(Stored data)
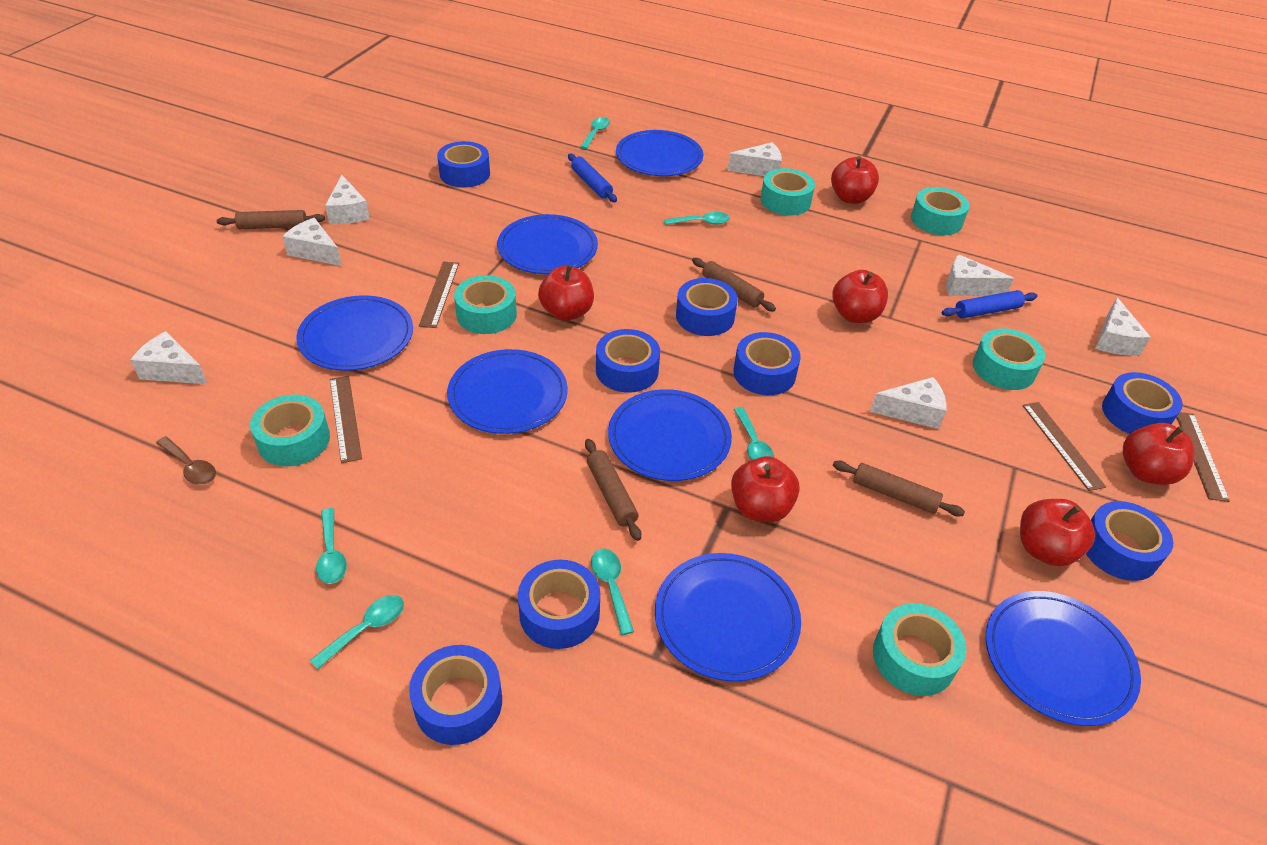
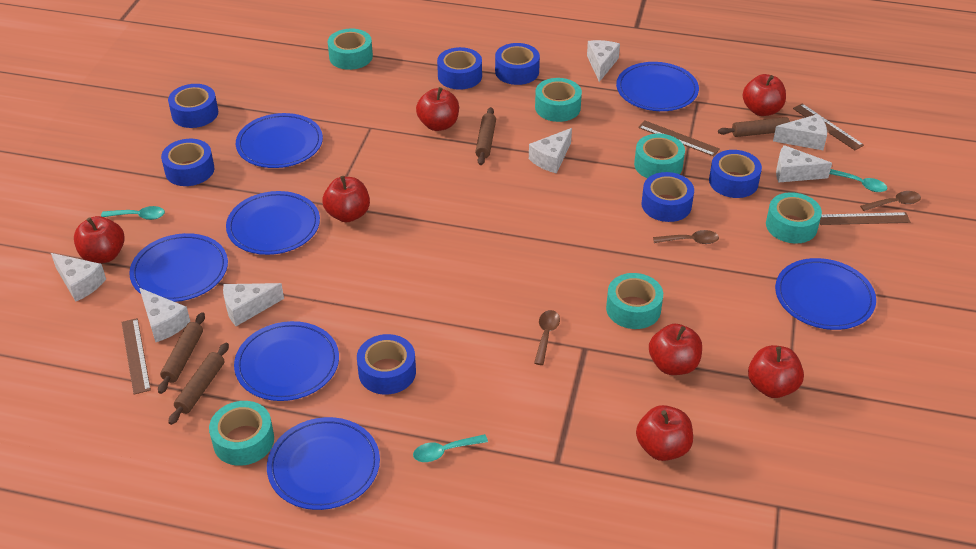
blue rolling pin: 2 -> 0
blue tape: 8 -> 7
brown spoon: 1 -> 3
red apple: 6 -> 7
turquoise spoon: 6 -> 3

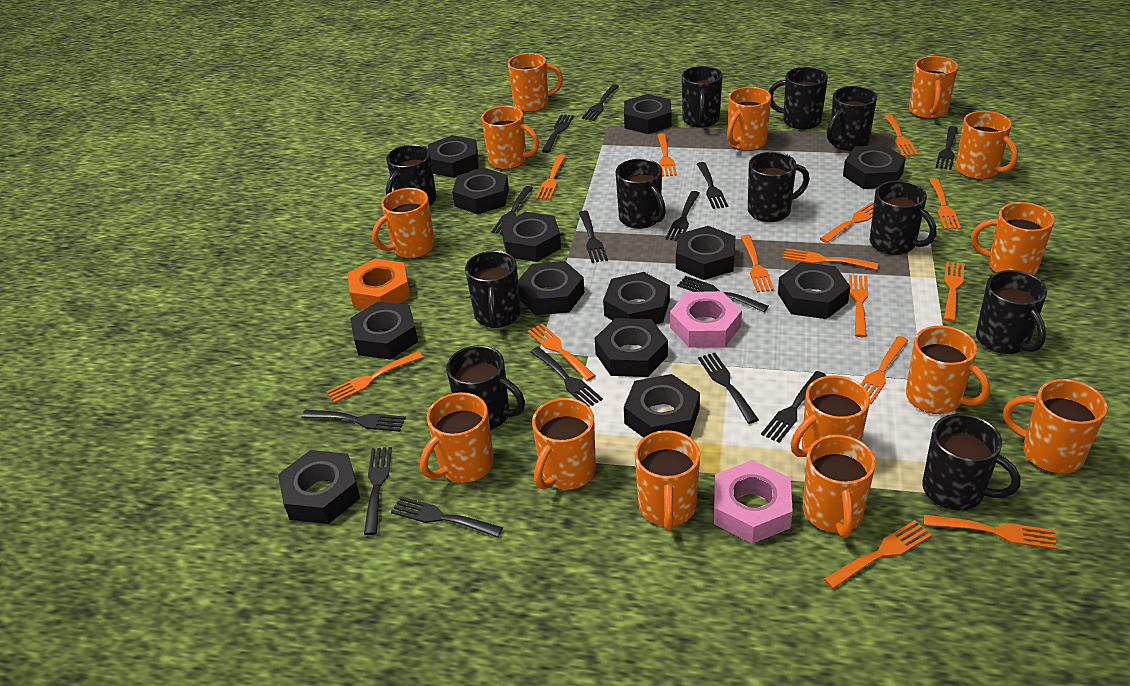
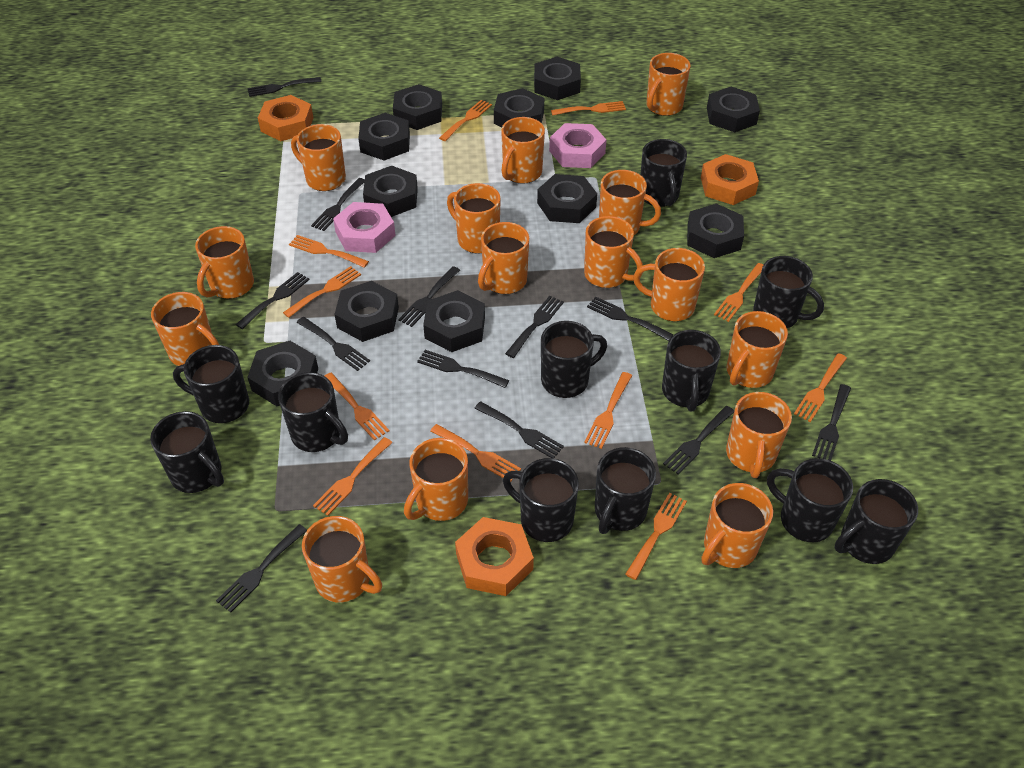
black fork: 14 -> 12
black nut: 13 -> 11
orange fork: 14 -> 11
orange mug: 14 -> 15
orange nut: 1 -> 3

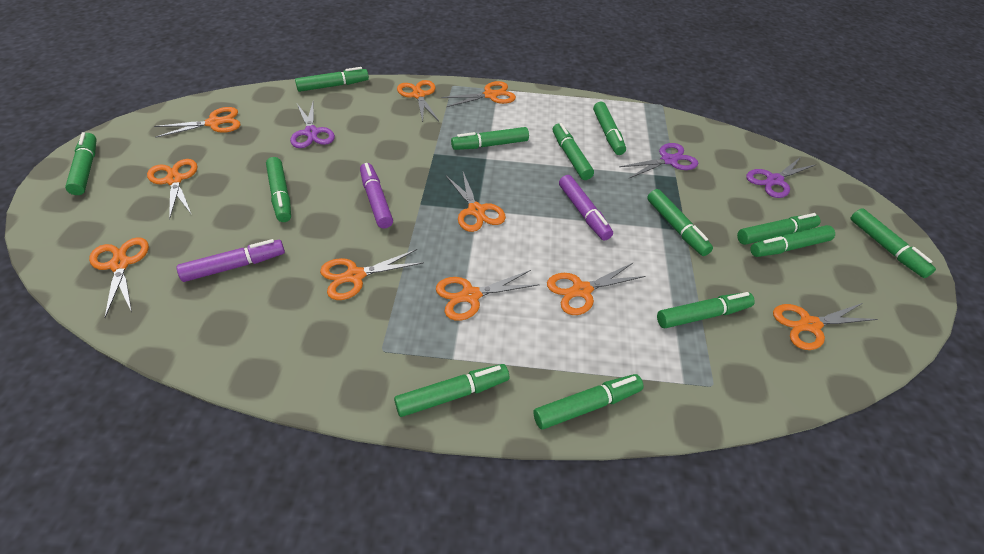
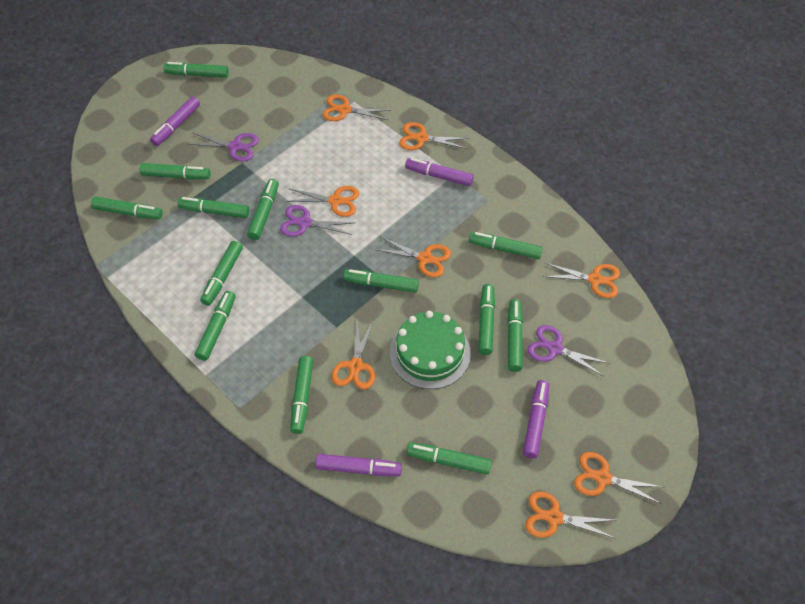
green cake: 0 -> 1
orange scissors: 10 -> 8
purple marker: 3 -> 4

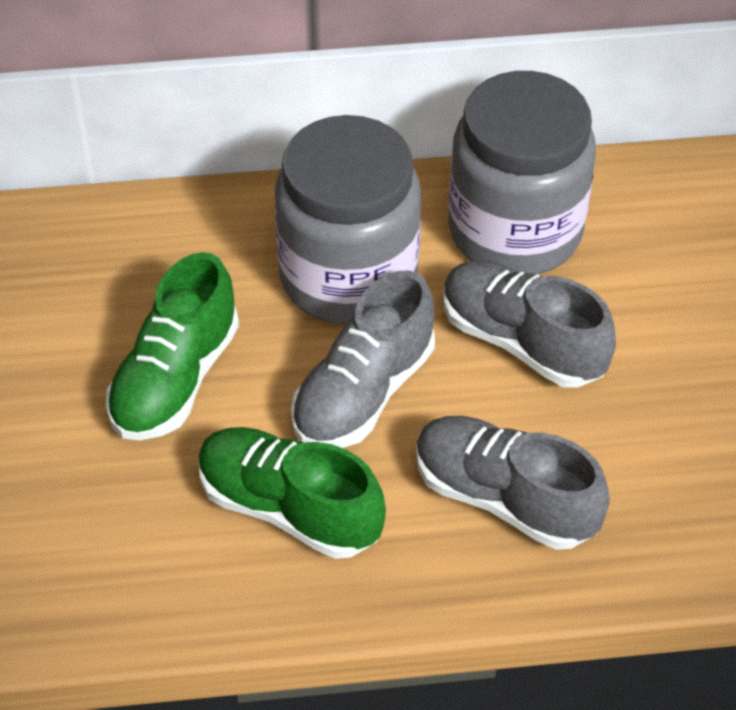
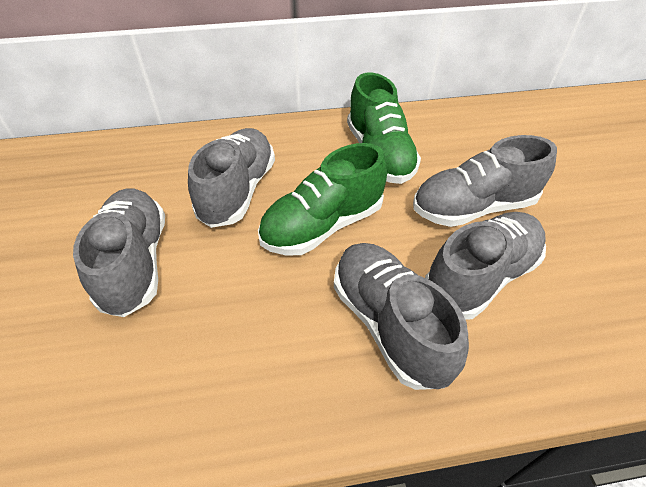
grey jar: 2 -> 0
grey shoe: 3 -> 5

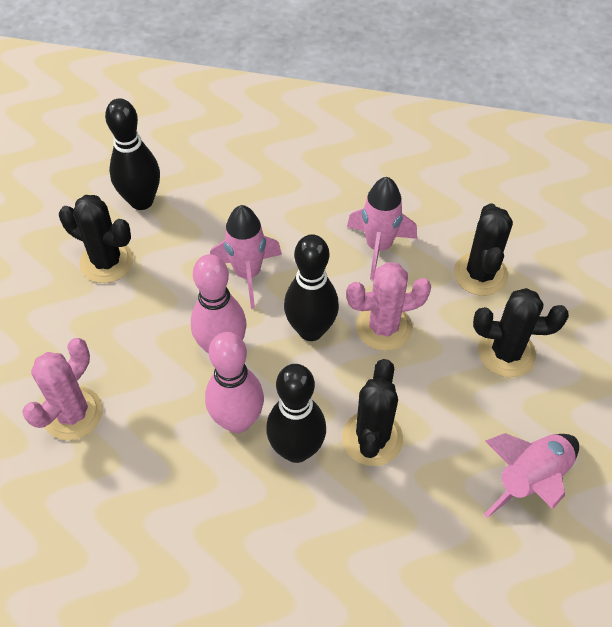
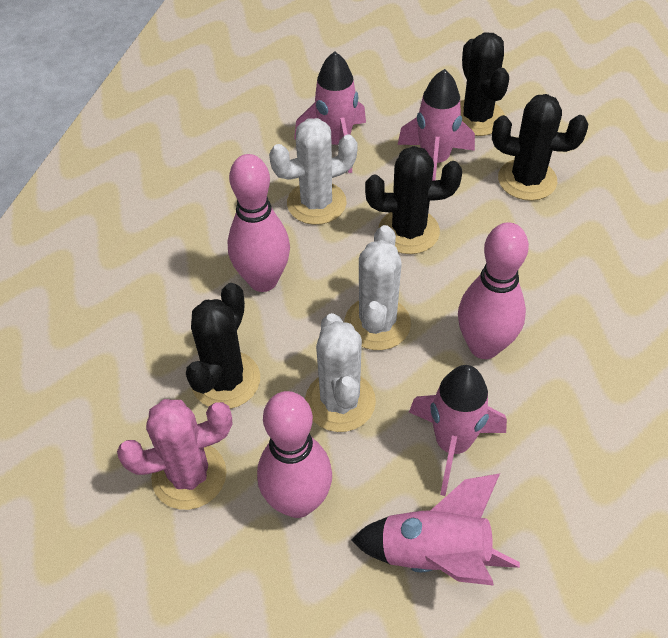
black bowling pin: 3 -> 0
pink bowling pin: 2 -> 3
pink cactus: 2 -> 1
pink rocket: 3 -> 4
white cactus: 0 -> 3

> **Exercise requirements**
What is needed is an exact repeat of the lines from the one containing "orange nut: 1 -> 3" through the last line of the records above, both included, with pictures left out.

> **Result of the exercise**
orange nut: 1 -> 3

green cake: 0 -> 1
orange scissors: 10 -> 8
purple marker: 3 -> 4

grey jar: 2 -> 0
grey shoe: 3 -> 5

black bowling pin: 3 -> 0
pink bowling pin: 2 -> 3
pink cactus: 2 -> 1
pink rocket: 3 -> 4
white cactus: 0 -> 3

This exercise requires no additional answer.